----- Source material

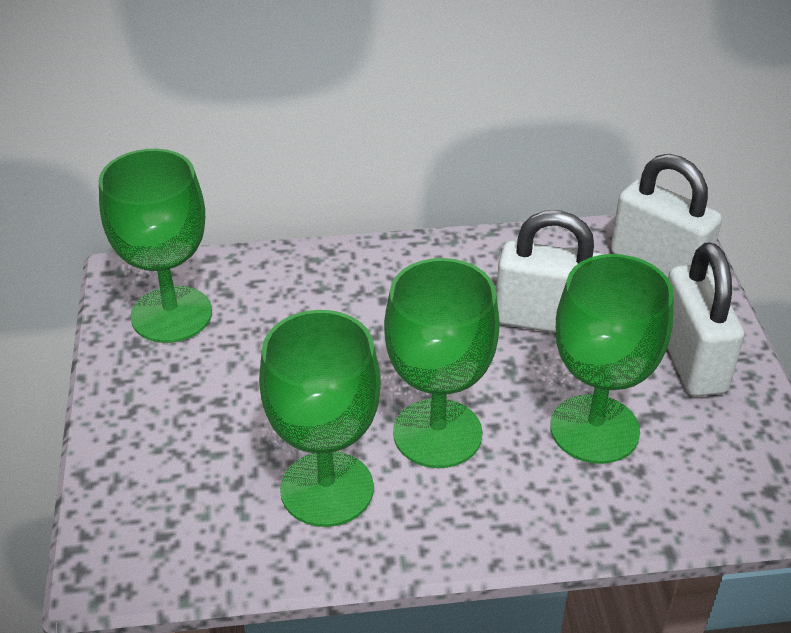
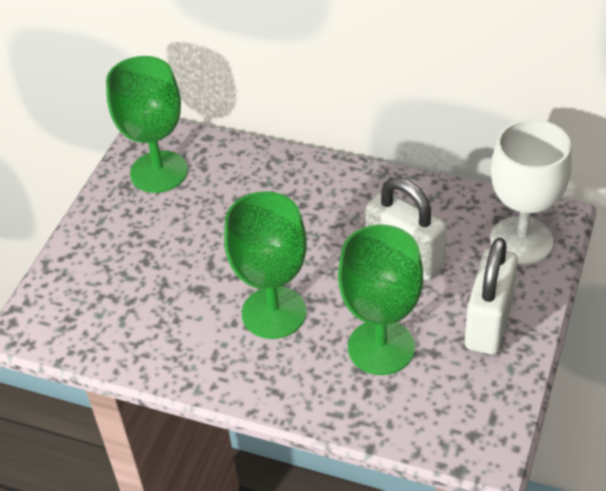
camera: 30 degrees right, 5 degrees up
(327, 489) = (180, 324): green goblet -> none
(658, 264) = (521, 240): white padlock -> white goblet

----------
----- Source material

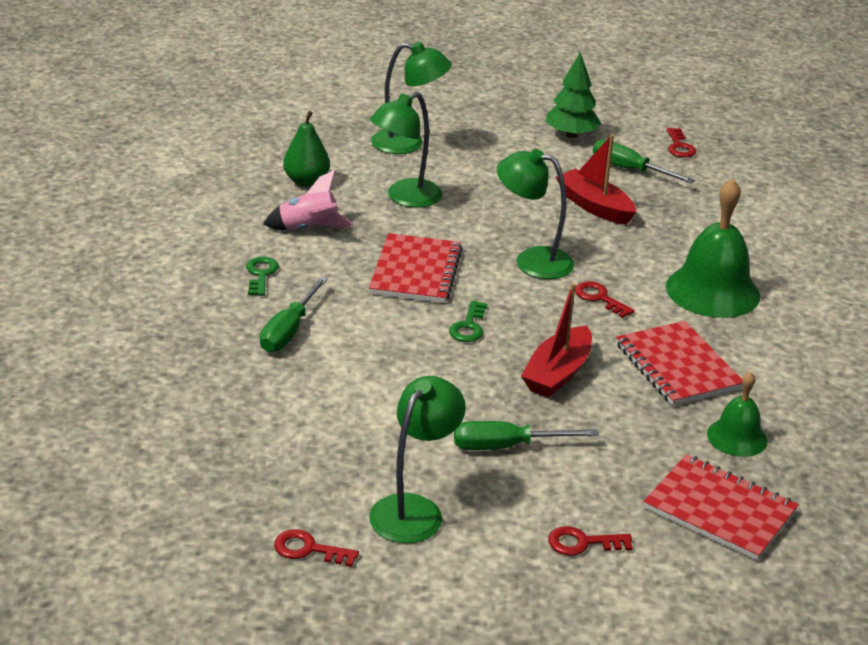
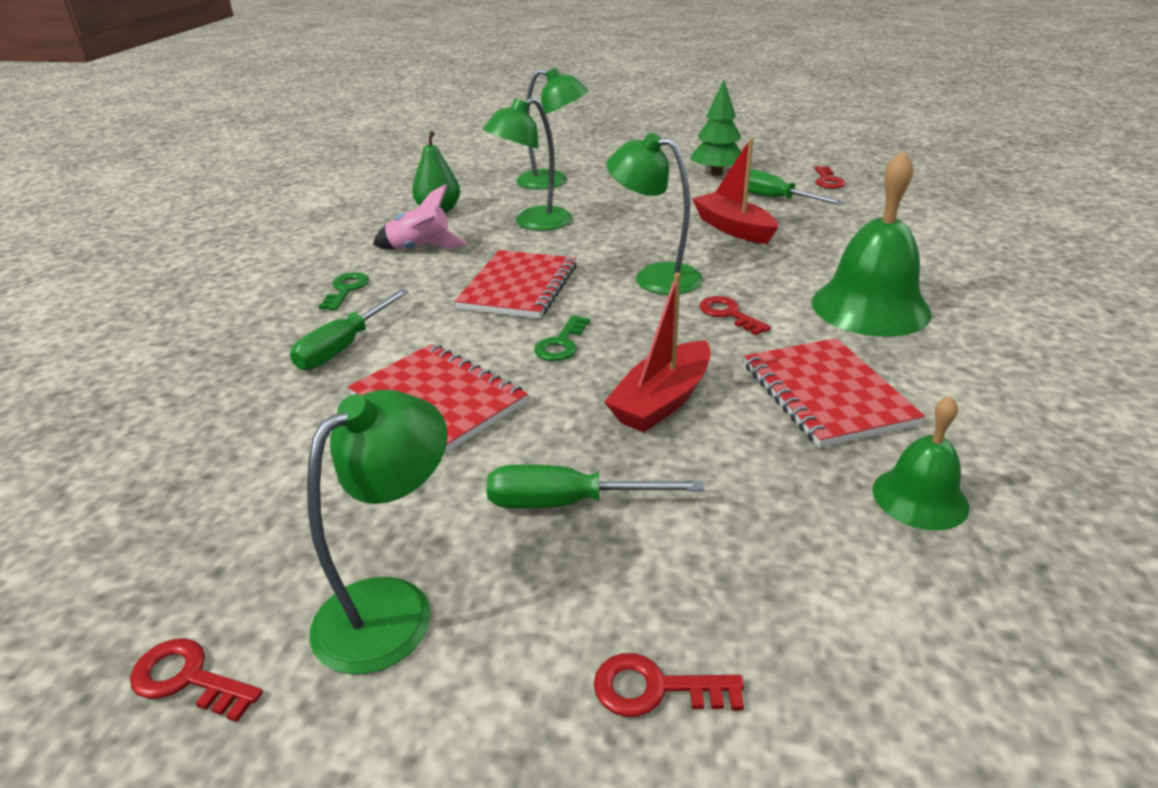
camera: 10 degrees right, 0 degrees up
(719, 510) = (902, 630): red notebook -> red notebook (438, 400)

----------

◆ Assigned task
When "degrees" shows up in a line of the material, report that line.

◆ Response area
camera: 30 degrees right, 5 degrees up
camera: 10 degrees right, 0 degrees up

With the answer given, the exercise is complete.